• [The problem]: Copy out exactly the line that contains "(621, 106) = (453, 296): purple" and all lines following it to the end of the data.
═════ Extracted data
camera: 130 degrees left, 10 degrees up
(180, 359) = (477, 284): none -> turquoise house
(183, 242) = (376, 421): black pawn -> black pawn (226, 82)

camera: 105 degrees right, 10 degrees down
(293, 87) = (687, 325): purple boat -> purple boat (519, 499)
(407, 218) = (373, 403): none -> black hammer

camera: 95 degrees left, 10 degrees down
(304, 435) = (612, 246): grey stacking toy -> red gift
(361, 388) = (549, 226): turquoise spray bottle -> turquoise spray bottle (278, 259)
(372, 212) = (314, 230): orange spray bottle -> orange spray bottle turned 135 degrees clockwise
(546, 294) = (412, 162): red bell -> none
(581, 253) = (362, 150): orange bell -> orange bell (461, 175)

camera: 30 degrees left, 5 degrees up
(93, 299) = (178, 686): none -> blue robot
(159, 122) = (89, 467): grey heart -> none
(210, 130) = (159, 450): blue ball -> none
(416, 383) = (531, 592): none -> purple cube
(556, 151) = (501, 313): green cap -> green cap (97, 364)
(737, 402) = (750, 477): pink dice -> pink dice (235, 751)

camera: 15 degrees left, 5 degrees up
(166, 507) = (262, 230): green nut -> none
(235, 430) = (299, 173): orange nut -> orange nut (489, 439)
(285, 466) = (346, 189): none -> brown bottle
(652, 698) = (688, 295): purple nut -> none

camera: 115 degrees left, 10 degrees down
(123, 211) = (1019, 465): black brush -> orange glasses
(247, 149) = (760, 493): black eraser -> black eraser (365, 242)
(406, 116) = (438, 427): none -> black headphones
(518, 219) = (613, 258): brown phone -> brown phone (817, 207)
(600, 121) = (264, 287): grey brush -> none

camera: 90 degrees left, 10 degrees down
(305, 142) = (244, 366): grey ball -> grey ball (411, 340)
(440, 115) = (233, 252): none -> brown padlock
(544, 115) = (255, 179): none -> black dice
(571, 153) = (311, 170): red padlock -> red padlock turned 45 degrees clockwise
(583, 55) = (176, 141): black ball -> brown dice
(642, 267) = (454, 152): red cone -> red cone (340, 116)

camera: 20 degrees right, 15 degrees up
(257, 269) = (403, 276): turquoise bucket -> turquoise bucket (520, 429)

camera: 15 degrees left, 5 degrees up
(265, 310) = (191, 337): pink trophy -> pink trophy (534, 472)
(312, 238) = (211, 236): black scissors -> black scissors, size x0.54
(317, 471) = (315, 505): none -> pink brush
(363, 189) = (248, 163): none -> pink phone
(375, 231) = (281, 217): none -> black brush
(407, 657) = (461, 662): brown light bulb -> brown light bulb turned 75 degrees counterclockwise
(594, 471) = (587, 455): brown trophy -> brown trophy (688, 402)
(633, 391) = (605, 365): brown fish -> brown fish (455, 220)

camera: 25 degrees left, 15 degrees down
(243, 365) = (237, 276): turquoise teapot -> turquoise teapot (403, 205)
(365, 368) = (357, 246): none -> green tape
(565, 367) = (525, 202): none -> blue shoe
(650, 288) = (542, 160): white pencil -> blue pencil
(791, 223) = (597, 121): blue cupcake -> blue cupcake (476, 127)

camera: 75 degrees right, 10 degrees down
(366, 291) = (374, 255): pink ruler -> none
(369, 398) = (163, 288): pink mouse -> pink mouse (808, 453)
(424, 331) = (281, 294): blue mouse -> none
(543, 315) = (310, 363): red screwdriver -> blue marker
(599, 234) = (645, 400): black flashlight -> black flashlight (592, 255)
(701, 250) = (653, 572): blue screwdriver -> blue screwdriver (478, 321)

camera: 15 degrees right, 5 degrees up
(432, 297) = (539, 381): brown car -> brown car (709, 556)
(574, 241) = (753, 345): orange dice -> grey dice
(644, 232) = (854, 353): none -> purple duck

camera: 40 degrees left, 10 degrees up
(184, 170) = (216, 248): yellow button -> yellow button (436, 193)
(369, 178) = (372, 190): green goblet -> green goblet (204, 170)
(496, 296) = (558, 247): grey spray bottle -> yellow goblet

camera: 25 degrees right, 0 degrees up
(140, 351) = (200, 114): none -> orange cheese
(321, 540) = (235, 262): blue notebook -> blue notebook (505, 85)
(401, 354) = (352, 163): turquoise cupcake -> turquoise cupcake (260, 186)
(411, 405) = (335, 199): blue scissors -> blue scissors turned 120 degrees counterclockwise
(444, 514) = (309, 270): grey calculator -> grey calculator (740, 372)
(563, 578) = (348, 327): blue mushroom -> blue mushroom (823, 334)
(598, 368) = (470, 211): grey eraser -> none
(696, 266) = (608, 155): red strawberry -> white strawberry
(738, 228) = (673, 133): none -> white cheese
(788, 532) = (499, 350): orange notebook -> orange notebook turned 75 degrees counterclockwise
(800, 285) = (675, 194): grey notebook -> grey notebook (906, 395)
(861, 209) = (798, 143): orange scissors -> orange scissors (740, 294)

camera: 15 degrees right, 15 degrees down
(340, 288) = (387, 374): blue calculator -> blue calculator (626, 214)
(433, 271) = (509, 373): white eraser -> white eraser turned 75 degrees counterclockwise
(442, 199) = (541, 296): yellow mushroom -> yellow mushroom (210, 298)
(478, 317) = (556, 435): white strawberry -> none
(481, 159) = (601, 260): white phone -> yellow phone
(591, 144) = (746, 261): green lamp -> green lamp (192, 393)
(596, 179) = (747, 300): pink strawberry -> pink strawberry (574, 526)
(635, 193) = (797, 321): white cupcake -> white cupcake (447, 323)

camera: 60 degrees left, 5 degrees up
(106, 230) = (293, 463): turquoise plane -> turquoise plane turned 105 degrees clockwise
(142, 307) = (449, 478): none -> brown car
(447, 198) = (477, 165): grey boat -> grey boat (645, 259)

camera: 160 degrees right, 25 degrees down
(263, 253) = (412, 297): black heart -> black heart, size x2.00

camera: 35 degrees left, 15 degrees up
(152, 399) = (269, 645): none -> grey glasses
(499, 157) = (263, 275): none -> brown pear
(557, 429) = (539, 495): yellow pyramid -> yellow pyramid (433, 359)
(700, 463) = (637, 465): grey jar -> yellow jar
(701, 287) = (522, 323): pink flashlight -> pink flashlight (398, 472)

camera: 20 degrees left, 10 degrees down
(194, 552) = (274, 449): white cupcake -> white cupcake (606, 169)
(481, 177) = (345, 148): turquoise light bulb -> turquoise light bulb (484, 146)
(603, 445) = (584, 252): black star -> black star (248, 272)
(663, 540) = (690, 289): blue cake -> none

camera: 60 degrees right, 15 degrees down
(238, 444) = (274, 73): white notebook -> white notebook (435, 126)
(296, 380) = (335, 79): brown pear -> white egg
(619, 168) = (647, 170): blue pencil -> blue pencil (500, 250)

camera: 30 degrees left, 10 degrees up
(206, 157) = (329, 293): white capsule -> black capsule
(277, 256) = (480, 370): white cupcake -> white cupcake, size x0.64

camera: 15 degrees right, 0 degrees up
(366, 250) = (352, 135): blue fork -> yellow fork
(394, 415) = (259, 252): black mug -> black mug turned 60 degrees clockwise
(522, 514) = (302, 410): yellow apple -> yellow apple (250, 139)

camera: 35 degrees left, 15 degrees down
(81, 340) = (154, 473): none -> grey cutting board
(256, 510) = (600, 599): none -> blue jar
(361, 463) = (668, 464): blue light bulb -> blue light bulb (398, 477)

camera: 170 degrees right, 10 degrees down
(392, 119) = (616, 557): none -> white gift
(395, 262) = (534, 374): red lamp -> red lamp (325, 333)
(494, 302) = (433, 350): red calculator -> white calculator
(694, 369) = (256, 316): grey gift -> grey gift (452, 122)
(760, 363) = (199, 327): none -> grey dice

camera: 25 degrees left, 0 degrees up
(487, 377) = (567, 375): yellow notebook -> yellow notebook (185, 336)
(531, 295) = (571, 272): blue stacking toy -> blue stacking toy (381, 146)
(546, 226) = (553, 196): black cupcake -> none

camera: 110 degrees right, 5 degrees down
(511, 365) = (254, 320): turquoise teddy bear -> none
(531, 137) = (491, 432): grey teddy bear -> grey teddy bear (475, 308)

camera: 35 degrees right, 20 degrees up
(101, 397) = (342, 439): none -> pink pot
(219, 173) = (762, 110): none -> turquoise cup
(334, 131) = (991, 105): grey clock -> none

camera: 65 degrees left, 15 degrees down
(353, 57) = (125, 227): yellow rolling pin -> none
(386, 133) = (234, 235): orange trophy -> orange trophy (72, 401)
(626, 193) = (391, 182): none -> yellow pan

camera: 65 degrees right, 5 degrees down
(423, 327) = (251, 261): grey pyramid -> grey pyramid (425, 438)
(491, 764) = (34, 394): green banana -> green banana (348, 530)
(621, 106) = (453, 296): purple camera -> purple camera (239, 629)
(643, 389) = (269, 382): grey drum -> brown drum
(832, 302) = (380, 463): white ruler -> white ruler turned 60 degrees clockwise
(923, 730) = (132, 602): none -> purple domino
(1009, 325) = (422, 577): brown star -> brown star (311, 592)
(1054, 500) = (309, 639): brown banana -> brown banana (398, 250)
══════════
• [Output of the exercise]:
(621, 106) = (453, 296): purple camera -> purple camera (239, 629)
(643, 389) = (269, 382): grey drum -> brown drum
(832, 302) = (380, 463): white ruler -> white ruler turned 60 degrees clockwise
(923, 730) = (132, 602): none -> purple domino
(1009, 325) = (422, 577): brown star -> brown star (311, 592)
(1054, 500) = (309, 639): brown banana -> brown banana (398, 250)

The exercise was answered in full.